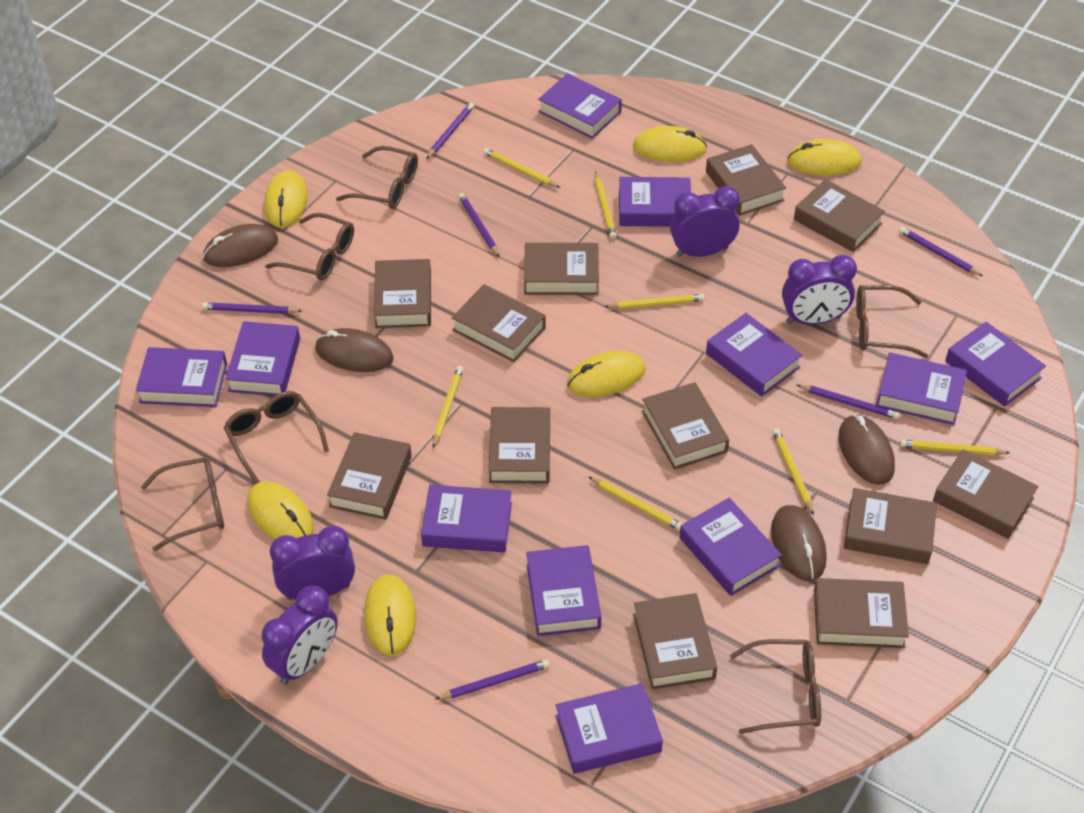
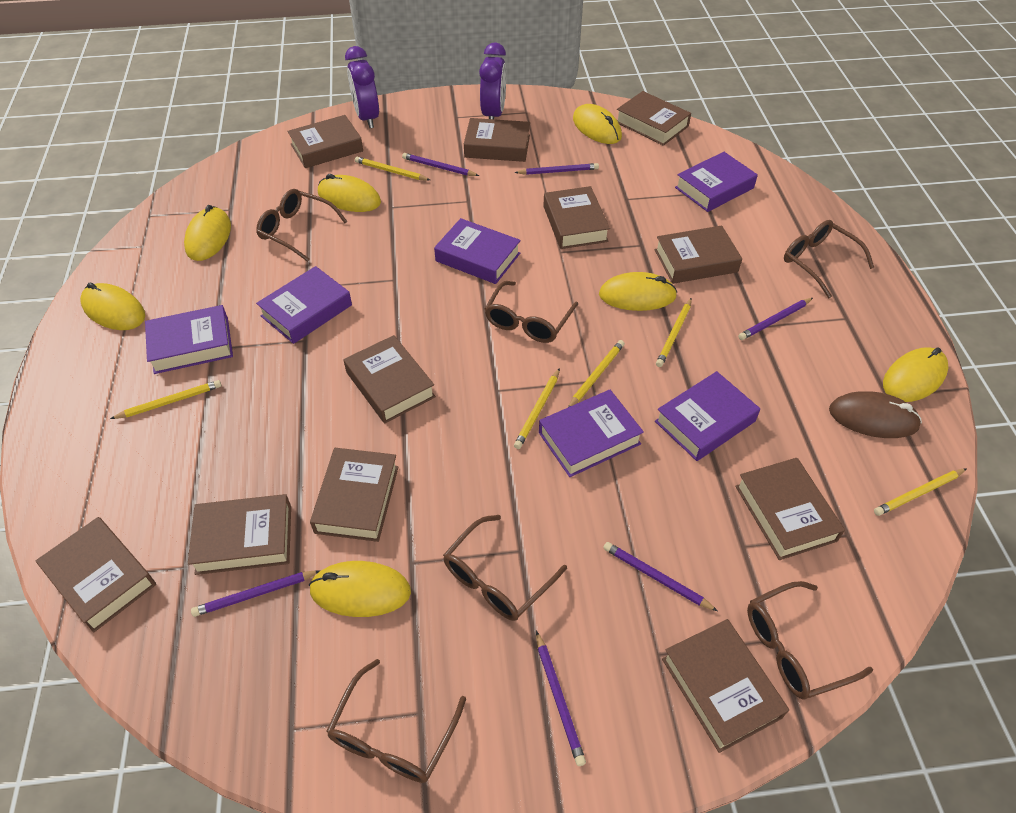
brown book: 12 -> 11
brown mouse: 4 -> 1
purple book: 11 -> 6
purple clock: 4 -> 2
yellow mouse: 6 -> 7
yellow pencil: 7 -> 6

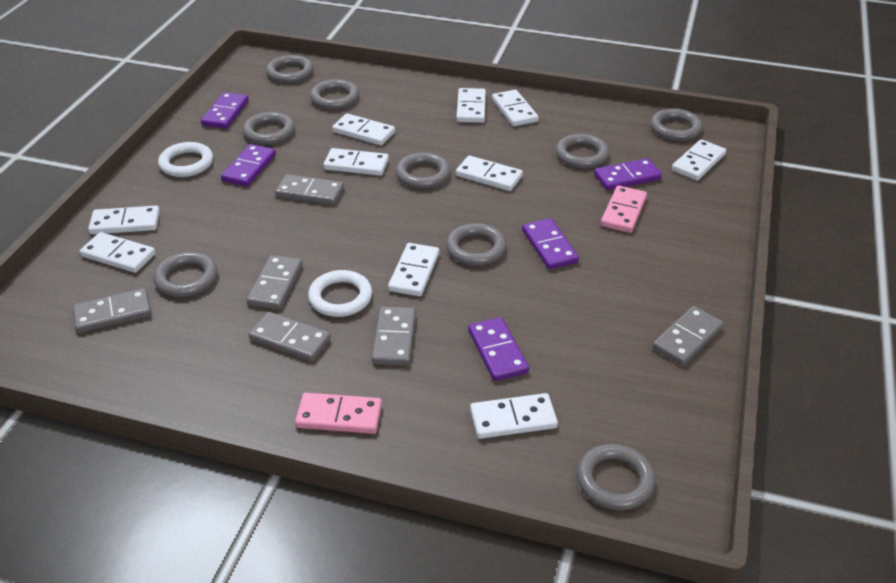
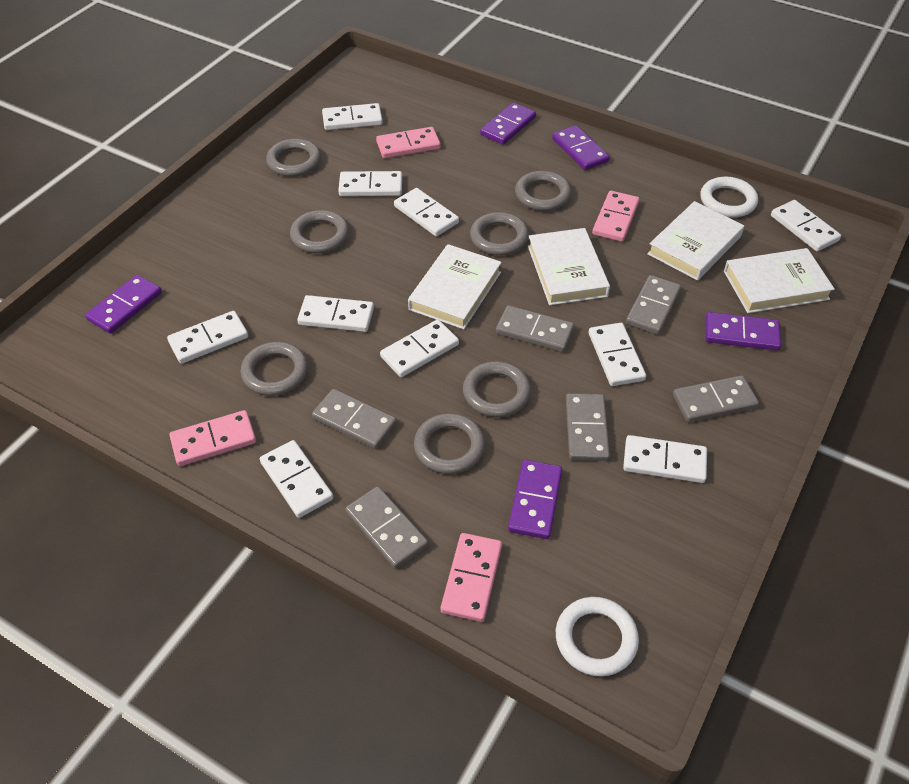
grey ring: 9 -> 7
pink domino: 2 -> 4
white book: 0 -> 4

## Task brief
Lines with the word "book": report how many there are in the entries, as a bare number.

## Task answer
3